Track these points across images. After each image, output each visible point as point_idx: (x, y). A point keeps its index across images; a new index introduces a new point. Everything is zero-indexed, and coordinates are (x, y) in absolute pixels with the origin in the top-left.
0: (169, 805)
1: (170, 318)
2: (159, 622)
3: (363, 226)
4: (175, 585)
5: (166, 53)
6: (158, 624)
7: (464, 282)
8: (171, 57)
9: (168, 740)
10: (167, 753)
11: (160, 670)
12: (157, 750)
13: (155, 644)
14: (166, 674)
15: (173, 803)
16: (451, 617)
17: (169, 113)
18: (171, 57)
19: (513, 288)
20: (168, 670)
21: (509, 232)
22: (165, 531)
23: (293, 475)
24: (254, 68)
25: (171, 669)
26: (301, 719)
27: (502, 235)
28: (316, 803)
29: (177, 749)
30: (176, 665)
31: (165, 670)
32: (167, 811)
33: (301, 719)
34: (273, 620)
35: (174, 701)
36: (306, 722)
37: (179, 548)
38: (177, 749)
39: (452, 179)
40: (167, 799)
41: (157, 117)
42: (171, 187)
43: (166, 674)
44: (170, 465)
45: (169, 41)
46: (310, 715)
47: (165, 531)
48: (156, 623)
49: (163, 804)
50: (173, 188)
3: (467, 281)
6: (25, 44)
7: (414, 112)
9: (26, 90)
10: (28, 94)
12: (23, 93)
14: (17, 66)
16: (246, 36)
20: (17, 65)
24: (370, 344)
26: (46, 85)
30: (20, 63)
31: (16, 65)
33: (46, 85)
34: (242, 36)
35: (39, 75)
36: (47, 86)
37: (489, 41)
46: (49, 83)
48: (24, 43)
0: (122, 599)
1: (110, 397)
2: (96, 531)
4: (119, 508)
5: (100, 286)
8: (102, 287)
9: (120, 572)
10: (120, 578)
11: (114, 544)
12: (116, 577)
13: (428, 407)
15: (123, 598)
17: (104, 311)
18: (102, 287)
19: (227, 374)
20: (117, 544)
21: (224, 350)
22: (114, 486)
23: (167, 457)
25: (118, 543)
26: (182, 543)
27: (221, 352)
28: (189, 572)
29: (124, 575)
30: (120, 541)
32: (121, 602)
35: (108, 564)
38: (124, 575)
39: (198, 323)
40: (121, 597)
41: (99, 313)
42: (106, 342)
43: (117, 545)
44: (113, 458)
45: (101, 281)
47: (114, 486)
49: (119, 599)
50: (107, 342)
——————
**GOAL**:
Select every line in the entries above that contains the string "images". Matches must agree in case.

**THE COMPLETED TASK**:
Track these points across images. After each image, output each visible point as point_idx: (x, y). A point keeps its index across images; a new index introduces a new point. Everything is zero-indexed, and coordinates are (x, y) in absolute pixels with the origin in the top-left.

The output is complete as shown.